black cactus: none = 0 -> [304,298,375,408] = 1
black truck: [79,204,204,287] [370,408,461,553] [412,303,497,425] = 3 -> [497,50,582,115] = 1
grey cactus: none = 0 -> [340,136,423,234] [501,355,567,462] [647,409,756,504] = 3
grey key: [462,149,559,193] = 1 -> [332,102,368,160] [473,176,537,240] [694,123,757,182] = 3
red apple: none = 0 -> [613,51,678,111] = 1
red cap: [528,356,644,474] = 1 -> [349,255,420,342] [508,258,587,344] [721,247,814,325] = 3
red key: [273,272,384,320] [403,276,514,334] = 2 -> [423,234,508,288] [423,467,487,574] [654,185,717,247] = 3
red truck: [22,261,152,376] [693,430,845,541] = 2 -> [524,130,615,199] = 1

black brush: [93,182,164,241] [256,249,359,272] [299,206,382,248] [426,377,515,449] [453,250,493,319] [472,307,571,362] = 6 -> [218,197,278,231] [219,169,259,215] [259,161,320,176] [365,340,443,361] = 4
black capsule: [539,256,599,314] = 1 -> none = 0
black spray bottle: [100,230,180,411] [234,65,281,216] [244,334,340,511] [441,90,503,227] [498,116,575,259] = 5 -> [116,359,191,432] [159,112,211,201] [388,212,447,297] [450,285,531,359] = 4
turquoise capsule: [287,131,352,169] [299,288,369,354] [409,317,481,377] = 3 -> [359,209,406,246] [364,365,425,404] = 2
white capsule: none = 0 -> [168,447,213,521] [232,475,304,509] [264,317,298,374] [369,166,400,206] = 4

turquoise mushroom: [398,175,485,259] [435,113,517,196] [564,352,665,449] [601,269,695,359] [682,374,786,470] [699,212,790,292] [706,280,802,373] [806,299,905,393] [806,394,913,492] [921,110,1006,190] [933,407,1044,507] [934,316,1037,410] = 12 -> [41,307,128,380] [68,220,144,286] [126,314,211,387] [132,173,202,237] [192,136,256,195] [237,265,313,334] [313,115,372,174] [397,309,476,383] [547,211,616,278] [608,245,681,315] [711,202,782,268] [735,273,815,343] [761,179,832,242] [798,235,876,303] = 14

[Task prompt]: Lines of the listing above that hold the string "turquoise" should each be copied.

[Response below]:
turquoise capsule: [287,131,352,169] [299,288,369,354] [409,317,481,377] = 3 -> [359,209,406,246] [364,365,425,404] = 2
turquoise mushroom: [398,175,485,259] [435,113,517,196] [564,352,665,449] [601,269,695,359] [682,374,786,470] [699,212,790,292] [706,280,802,373] [806,299,905,393] [806,394,913,492] [921,110,1006,190] [933,407,1044,507] [934,316,1037,410] = 12 -> [41,307,128,380] [68,220,144,286] [126,314,211,387] [132,173,202,237] [192,136,256,195] [237,265,313,334] [313,115,372,174] [397,309,476,383] [547,211,616,278] [608,245,681,315] [711,202,782,268] [735,273,815,343] [761,179,832,242] [798,235,876,303] = 14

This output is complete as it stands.